→ **Supplied material**
==================================================

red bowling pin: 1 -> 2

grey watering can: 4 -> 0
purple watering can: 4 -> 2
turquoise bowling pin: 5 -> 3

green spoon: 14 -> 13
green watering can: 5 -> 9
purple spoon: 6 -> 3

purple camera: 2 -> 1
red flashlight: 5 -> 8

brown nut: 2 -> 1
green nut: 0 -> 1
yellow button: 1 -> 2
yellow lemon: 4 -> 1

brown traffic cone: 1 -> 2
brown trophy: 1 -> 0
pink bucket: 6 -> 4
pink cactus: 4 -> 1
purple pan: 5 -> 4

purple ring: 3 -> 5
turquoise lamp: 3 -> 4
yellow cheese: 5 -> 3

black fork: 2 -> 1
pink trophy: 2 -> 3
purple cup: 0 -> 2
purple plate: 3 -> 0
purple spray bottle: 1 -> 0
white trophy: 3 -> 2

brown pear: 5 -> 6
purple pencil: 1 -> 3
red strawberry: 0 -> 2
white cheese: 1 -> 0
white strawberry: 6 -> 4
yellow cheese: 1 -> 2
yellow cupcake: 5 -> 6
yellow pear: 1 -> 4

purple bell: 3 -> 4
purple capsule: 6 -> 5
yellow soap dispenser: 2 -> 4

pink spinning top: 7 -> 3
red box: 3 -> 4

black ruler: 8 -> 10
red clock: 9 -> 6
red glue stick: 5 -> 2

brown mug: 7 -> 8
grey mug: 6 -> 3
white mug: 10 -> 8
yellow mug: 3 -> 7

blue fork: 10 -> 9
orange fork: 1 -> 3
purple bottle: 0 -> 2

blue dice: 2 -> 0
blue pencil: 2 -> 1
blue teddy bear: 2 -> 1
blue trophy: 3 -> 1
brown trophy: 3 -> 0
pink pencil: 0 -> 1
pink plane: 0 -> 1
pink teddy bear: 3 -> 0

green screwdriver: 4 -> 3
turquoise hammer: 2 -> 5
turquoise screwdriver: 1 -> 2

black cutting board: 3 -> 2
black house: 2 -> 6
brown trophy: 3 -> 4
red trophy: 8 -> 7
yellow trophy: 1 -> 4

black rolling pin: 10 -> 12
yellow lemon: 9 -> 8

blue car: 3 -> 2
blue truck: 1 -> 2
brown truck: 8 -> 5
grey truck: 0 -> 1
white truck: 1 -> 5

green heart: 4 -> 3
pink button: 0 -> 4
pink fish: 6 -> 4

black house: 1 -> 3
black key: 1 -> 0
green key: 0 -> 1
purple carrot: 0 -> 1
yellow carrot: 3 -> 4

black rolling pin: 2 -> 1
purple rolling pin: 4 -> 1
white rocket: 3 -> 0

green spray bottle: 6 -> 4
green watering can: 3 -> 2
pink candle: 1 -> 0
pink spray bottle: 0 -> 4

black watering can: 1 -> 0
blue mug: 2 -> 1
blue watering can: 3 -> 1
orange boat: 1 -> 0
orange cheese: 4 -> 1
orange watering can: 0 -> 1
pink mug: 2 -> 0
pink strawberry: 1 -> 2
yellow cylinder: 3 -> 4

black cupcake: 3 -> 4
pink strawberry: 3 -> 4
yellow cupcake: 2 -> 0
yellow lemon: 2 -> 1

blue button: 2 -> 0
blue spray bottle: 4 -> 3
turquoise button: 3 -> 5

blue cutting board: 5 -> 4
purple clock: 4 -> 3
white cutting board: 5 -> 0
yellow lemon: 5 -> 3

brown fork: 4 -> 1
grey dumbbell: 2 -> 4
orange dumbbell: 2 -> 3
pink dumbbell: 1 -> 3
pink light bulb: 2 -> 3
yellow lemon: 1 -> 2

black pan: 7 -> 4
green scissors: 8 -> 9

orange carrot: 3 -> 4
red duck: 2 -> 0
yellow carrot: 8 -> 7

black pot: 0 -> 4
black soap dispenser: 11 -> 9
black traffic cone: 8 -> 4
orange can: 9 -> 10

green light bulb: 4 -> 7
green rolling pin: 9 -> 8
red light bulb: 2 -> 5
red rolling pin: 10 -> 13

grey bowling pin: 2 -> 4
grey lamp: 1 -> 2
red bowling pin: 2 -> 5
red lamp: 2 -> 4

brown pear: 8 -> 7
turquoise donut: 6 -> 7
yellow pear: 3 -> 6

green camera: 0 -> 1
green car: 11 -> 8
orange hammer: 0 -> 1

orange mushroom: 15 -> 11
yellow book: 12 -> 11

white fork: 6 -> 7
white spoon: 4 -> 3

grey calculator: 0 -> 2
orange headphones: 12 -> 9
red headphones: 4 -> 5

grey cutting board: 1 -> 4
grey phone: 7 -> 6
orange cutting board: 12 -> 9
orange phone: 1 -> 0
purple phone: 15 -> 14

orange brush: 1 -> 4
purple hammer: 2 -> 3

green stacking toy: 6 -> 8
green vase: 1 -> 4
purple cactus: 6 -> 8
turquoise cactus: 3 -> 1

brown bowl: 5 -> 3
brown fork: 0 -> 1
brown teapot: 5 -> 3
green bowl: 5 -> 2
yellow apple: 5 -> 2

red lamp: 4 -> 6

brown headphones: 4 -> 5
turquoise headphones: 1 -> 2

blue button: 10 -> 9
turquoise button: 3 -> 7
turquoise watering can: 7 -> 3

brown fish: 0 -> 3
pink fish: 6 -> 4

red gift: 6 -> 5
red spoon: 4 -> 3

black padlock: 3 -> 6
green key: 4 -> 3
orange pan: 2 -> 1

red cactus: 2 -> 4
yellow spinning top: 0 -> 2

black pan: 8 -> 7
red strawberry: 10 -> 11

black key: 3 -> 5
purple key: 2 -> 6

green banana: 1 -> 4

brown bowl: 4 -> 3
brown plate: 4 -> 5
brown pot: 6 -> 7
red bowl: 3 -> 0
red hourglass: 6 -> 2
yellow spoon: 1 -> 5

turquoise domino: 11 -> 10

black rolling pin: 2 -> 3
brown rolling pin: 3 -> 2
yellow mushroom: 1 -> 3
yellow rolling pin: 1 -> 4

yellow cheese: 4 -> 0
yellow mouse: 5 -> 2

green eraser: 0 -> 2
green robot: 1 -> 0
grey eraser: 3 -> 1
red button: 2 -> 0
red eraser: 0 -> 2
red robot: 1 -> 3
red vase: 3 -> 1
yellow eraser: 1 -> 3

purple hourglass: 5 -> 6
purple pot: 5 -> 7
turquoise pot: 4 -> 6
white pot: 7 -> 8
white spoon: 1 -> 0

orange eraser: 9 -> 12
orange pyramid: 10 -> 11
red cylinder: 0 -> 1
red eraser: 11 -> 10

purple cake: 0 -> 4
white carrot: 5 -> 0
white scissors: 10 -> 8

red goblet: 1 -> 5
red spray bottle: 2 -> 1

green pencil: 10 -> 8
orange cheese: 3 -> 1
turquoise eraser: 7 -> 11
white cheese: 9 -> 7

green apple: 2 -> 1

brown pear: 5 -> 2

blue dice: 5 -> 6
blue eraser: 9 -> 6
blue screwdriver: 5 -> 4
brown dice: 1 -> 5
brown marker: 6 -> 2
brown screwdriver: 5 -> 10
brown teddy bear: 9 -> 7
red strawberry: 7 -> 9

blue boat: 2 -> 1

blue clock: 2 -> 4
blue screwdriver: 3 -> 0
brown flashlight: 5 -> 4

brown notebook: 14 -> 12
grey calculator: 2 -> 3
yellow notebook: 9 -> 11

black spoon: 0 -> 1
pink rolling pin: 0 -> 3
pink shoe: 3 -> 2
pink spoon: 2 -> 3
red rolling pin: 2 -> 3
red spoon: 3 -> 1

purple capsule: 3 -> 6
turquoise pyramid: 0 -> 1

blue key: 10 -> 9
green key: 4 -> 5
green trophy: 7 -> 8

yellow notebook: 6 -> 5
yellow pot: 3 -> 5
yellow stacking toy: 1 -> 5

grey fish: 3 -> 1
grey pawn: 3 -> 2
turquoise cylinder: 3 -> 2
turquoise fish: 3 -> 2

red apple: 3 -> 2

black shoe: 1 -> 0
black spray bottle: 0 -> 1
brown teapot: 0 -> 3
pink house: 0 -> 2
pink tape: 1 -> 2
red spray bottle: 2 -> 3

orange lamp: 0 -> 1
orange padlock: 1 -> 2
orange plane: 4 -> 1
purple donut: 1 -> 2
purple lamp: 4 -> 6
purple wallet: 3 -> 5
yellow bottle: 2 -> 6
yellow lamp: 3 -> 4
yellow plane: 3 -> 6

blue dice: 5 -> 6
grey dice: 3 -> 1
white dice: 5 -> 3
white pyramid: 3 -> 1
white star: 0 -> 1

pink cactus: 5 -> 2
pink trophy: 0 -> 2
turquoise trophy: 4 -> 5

==================================================

→ **Problem details**
Up to and including the line with "turquoise lamp: 3 -> 4", reproduce the material above exactly as it appears, starting from its first line.

→ **Solution to the exercise**
red bowling pin: 1 -> 2

grey watering can: 4 -> 0
purple watering can: 4 -> 2
turquoise bowling pin: 5 -> 3

green spoon: 14 -> 13
green watering can: 5 -> 9
purple spoon: 6 -> 3

purple camera: 2 -> 1
red flashlight: 5 -> 8

brown nut: 2 -> 1
green nut: 0 -> 1
yellow button: 1 -> 2
yellow lemon: 4 -> 1

brown traffic cone: 1 -> 2
brown trophy: 1 -> 0
pink bucket: 6 -> 4
pink cactus: 4 -> 1
purple pan: 5 -> 4

purple ring: 3 -> 5
turquoise lamp: 3 -> 4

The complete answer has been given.